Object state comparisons
[Start of section]

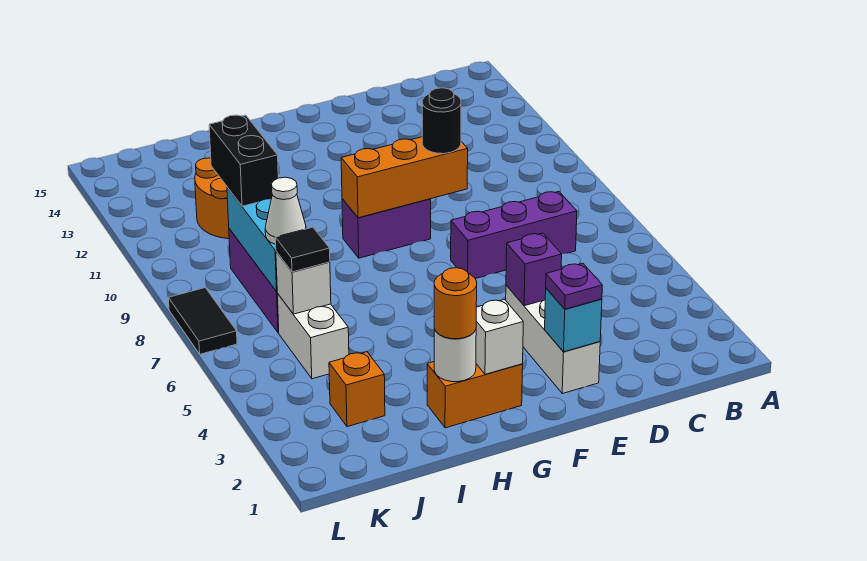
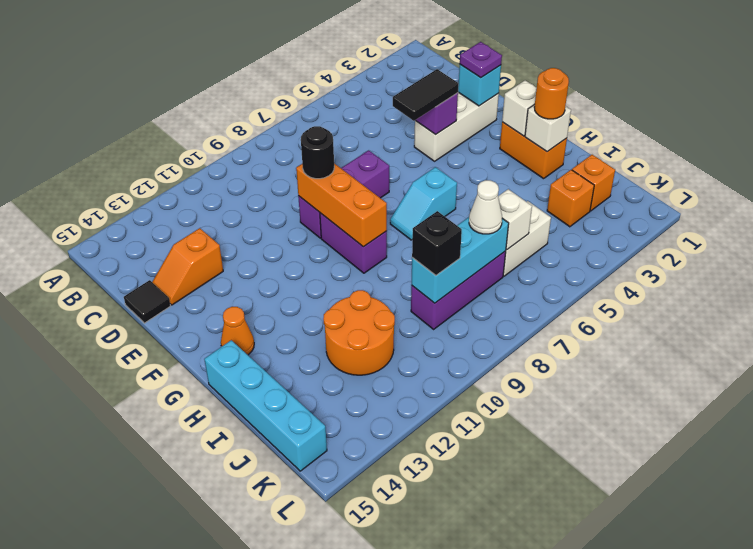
purple brick C7:E7 level 1 -> purple brick E7:E9 level 1
none -> orange slope D13:D14 level 1 top 13
none -> cyan slope G6:G7 level 1 top 6
none -> orange cone G14 level 1
white round brick H2 level 2 -> white brick H2 level 2
none -> cyan brick H15:K15 level 1
none -> orange brick J2 level 1
black tile J6 level 3 -> black tile D15 level 1
black brick J9:J10 level 3 -> black brick J9 level 3
black tile L7:L8 level 1 -> black tile E4:E5 level 3

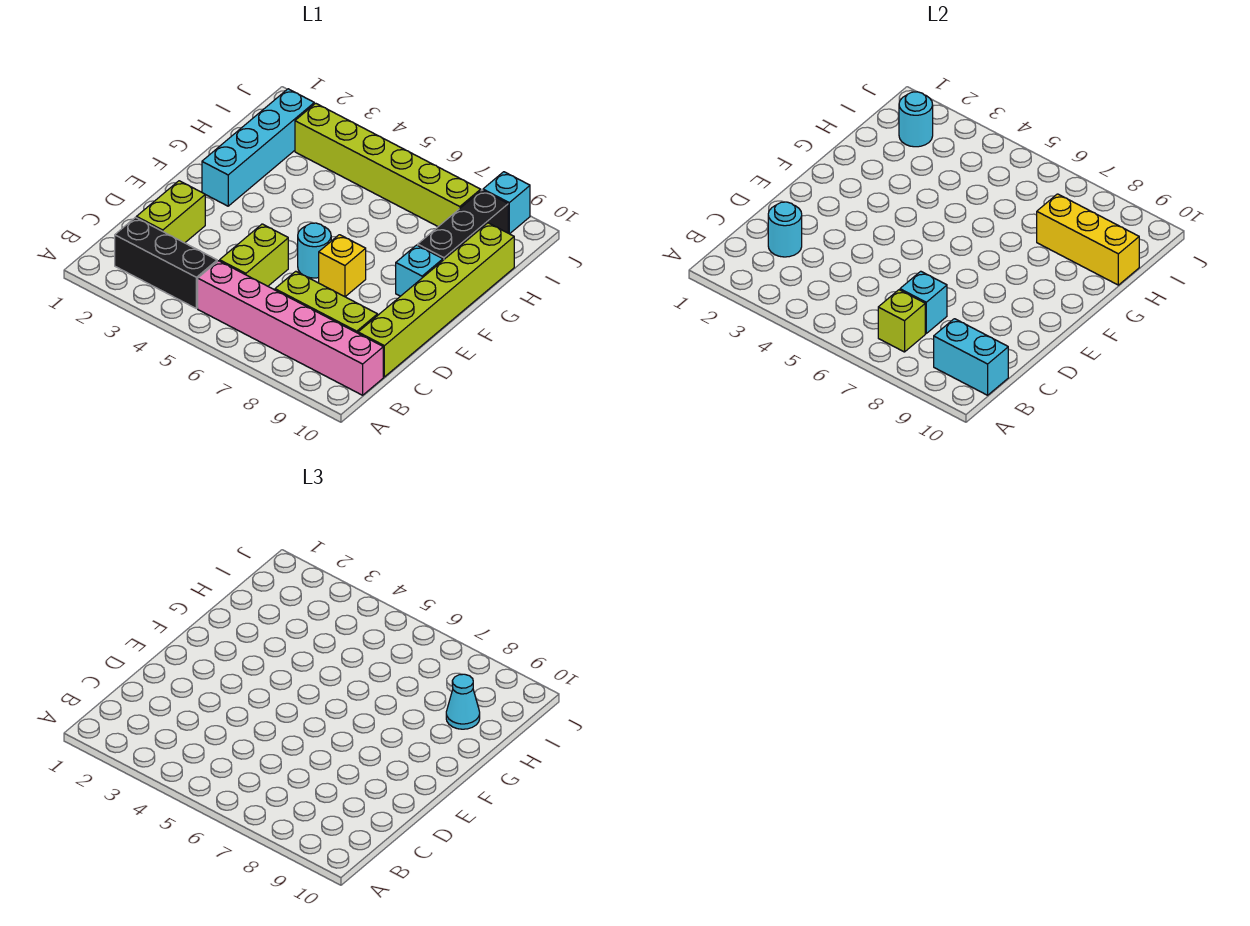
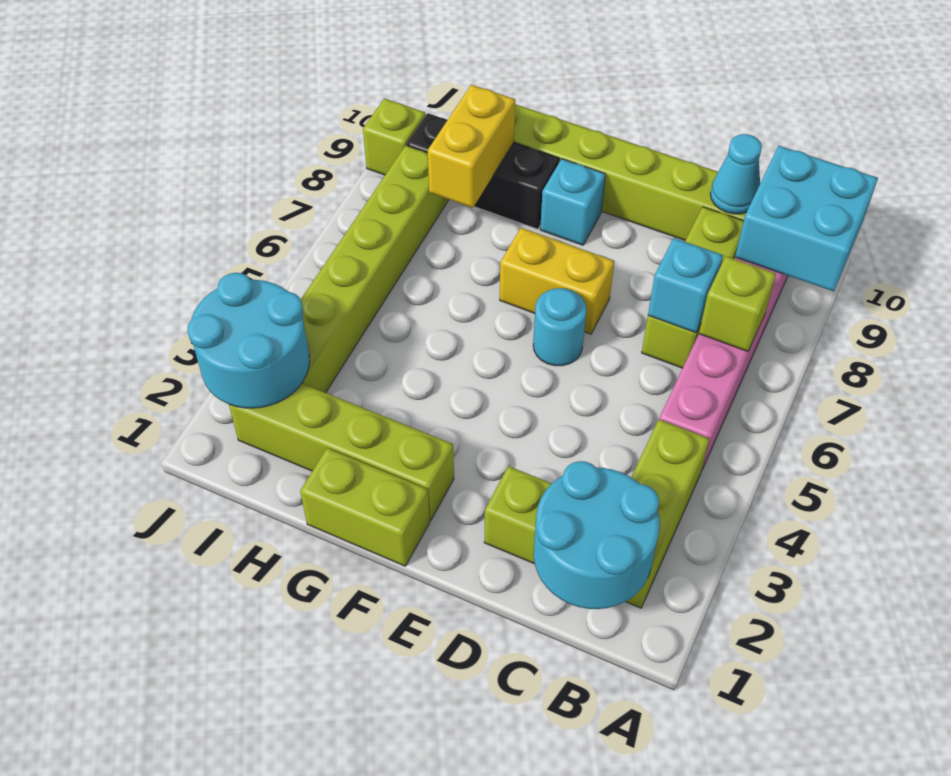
black brick B2:B4 level 1 -> lime brick B2:B4 level 1
cyan brick B9:B10 level 2 -> cyan brick A9:B10 level 2
cyan round brick C2 level 2 -> cyan round brick B1:C2 level 2
lime brick C5:D5 level 1 -> lime brick F1:G1 level 1
yellow brick E7 level 1 -> yellow brick E7:F7 level 1
cyan brick F2:I2 level 1 -> lime brick F2:I2 level 1
yellow brick H8:H10 level 2 -> yellow brick H8:H9 level 2
cyan cone H9 level 3 -> cyan cone C10 level 2
cyan round brick I2 level 2 -> cyan round brick I2:J3 level 2
cyan brick J9 level 1 -> lime brick J9 level 1

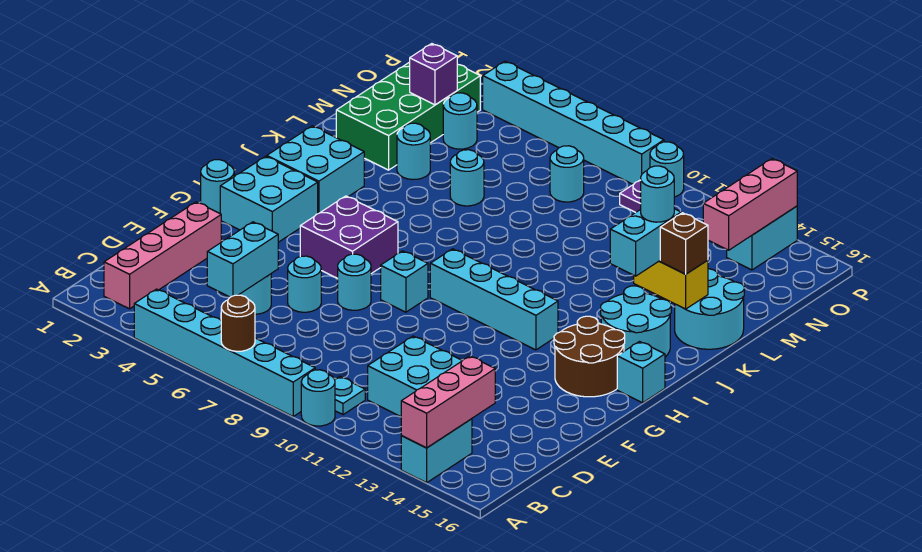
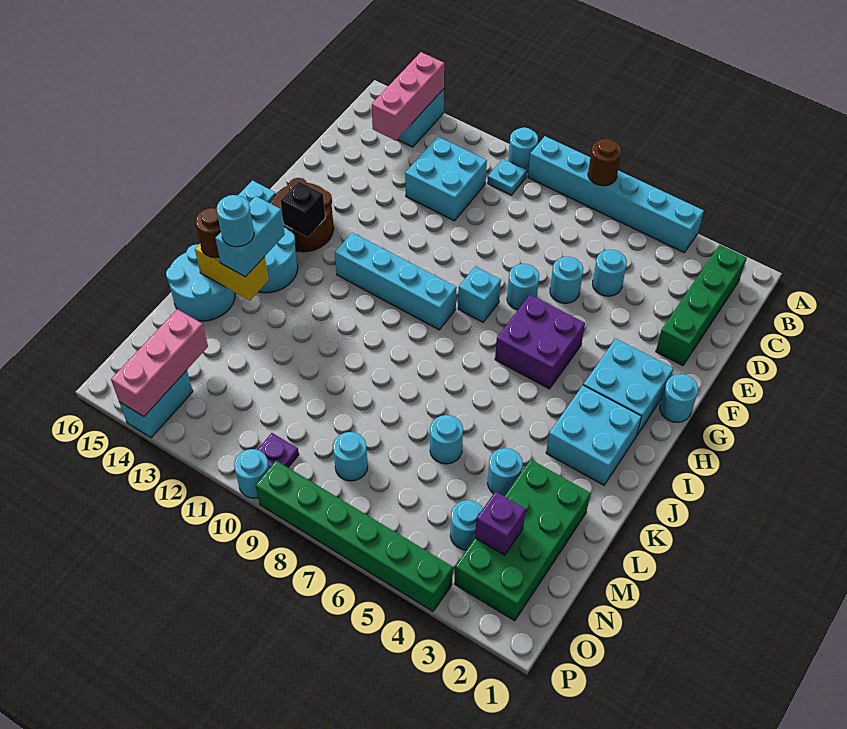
pink brick B2:E2 level 1 -> green brick B2:E2 level 1
cyan brick C5:D5 level 2 -> none
none -> black brick H14 level 2
brown brick K15 level 3 -> brown round brick K15 level 3
cyan brick P4:P9 level 1 -> green brick P4:P9 level 1

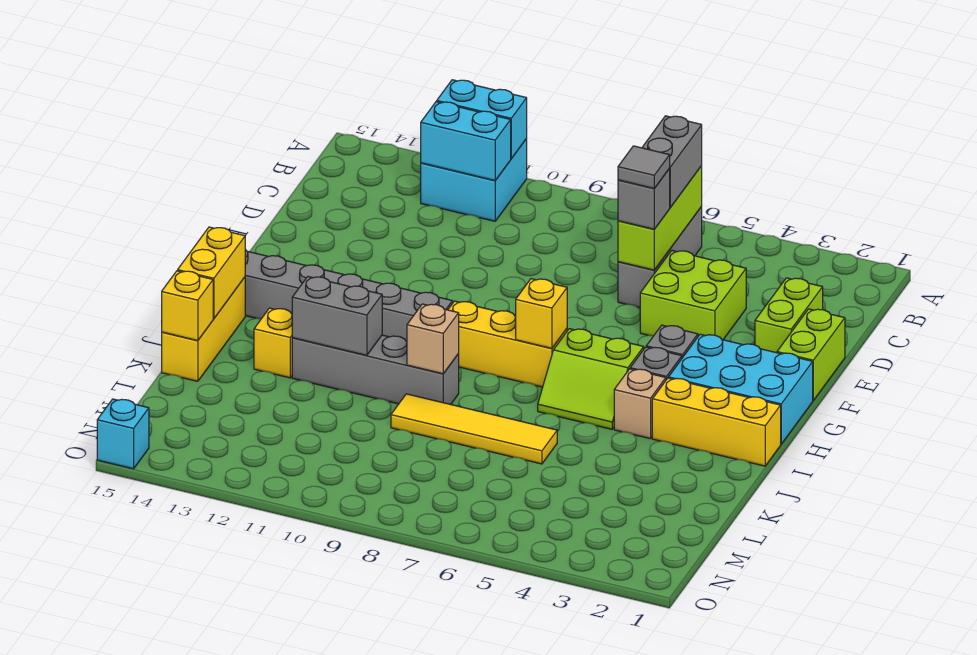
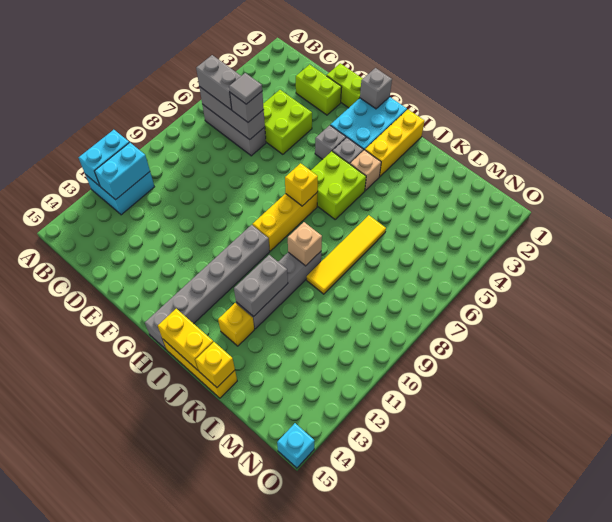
lime brick B6:D6 level 2 -> grey brick B6:D6 level 2
none -> grey brick G1 level 2
lime slope H5:I6 level 1 top H -> lime brick H5:I6 level 1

[End of section]

**Description of the task:** Please show every line of the records that holds the word "lime".

**Response:**
black brick B2:B4 level 1 -> lime brick B2:B4 level 1
lime brick C5:D5 level 1 -> lime brick F1:G1 level 1
cyan brick F2:I2 level 1 -> lime brick F2:I2 level 1
cyan brick J9 level 1 -> lime brick J9 level 1
lime brick B6:D6 level 2 -> grey brick B6:D6 level 2
lime slope H5:I6 level 1 top H -> lime brick H5:I6 level 1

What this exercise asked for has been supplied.